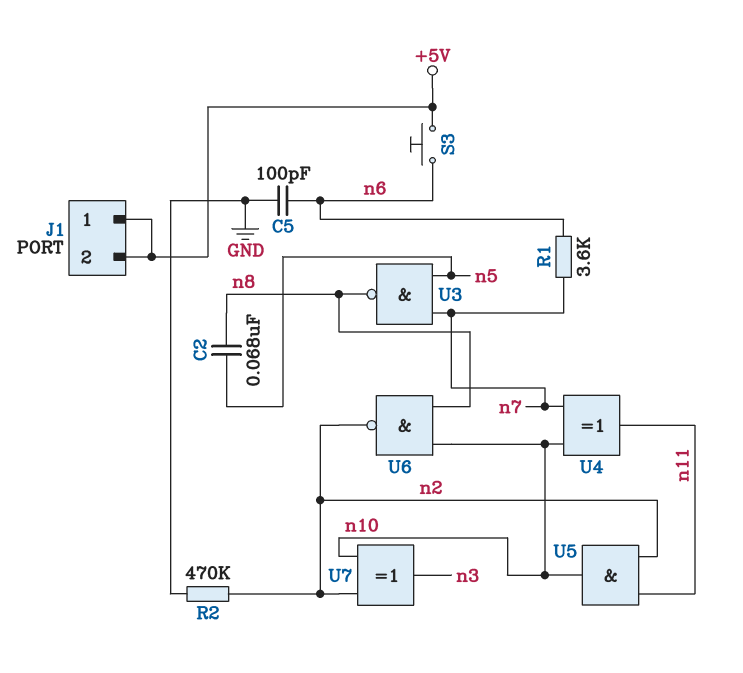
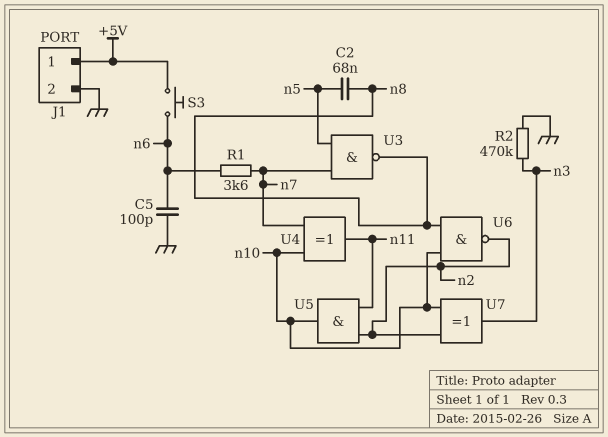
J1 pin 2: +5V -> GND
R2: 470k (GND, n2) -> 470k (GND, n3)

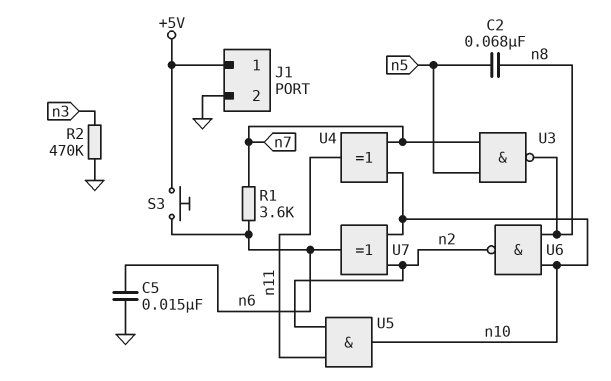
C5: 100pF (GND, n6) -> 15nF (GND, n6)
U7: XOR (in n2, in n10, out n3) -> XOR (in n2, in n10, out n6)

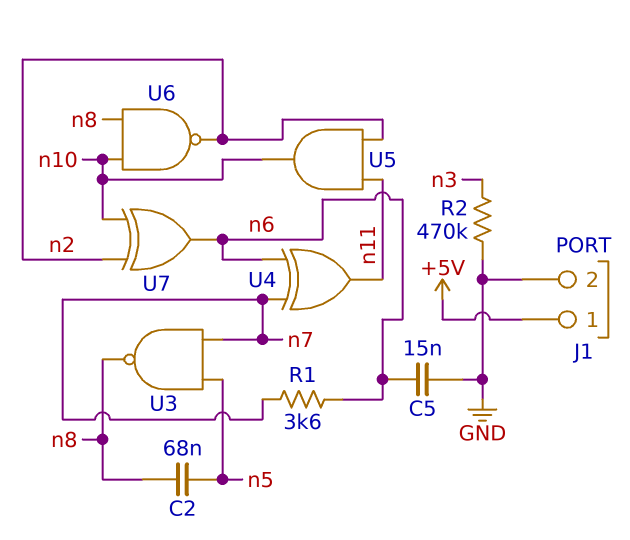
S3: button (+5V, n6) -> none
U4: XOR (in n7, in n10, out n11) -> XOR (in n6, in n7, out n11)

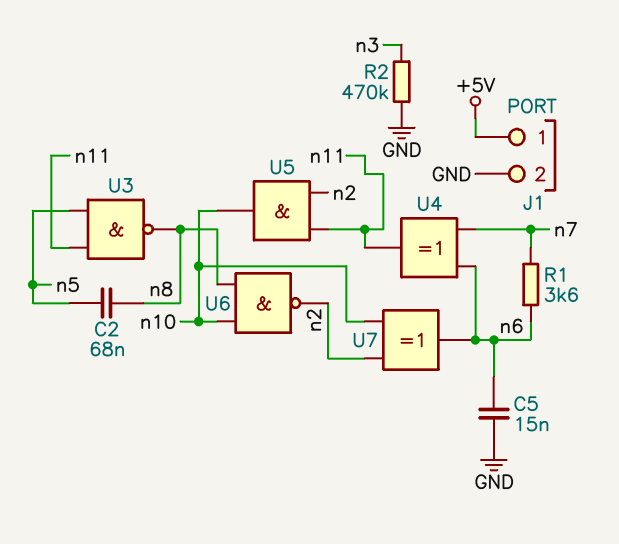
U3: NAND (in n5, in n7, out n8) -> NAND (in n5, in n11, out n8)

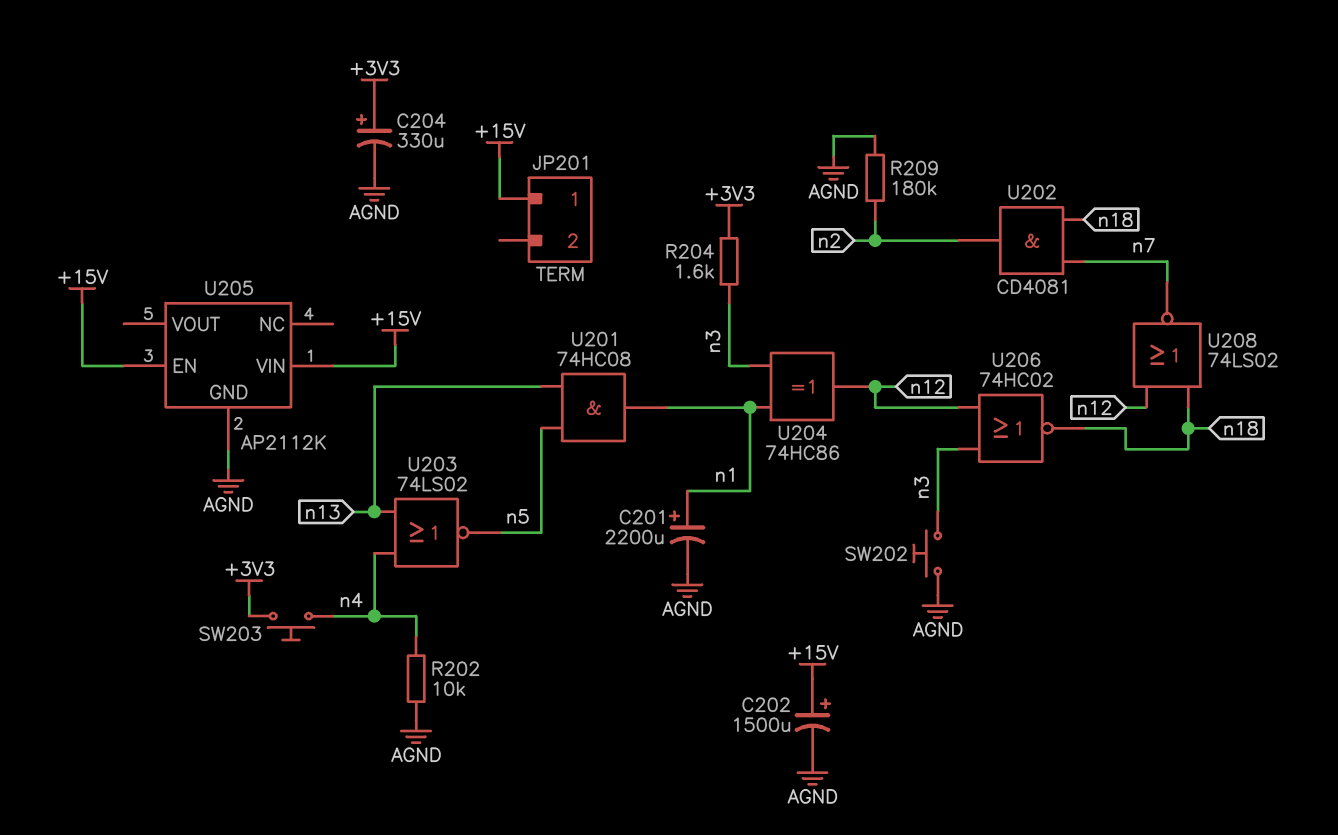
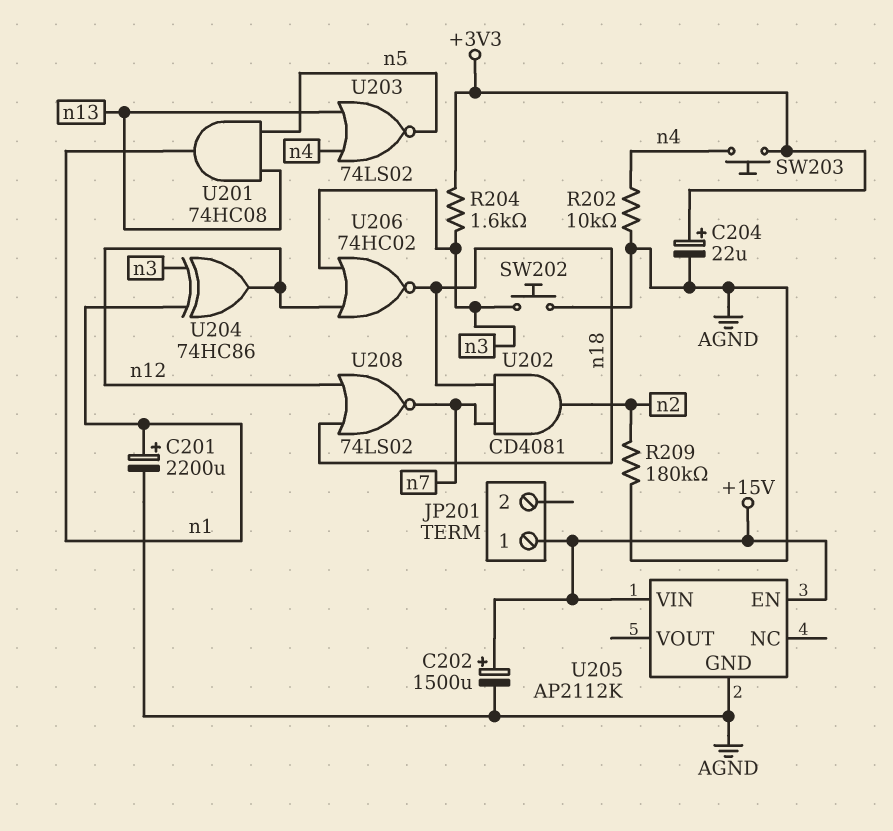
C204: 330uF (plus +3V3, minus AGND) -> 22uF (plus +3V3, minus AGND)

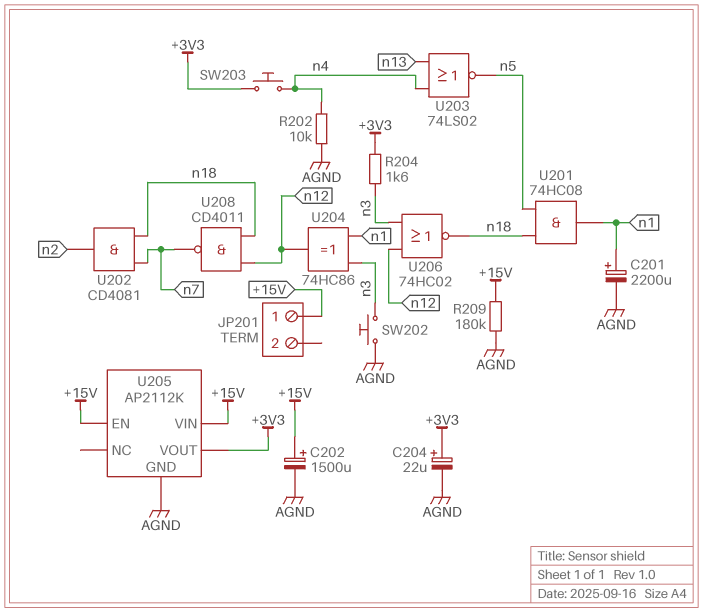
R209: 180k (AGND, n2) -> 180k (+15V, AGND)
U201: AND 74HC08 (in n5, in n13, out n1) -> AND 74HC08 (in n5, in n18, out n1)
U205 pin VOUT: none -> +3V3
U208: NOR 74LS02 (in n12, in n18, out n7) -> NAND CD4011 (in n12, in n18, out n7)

- _Exercise requirements_:
The result should be an exact retyped version of all the entries above, containing no pictures.

- _Task response_:
J1 pin 2: +5V -> GND
R2: 470k (GND, n2) -> 470k (GND, n3)

C5: 100pF (GND, n6) -> 15nF (GND, n6)
U7: XOR (in n2, in n10, out n3) -> XOR (in n2, in n10, out n6)

S3: button (+5V, n6) -> none
U4: XOR (in n7, in n10, out n11) -> XOR (in n6, in n7, out n11)

U3: NAND (in n5, in n7, out n8) -> NAND (in n5, in n11, out n8)

C204: 330uF (plus +3V3, minus AGND) -> 22uF (plus +3V3, minus AGND)

R209: 180k (AGND, n2) -> 180k (+15V, AGND)
U201: AND 74HC08 (in n5, in n13, out n1) -> AND 74HC08 (in n5, in n18, out n1)
U205 pin VOUT: none -> +3V3
U208: NOR 74LS02 (in n12, in n18, out n7) -> NAND CD4011 (in n12, in n18, out n7)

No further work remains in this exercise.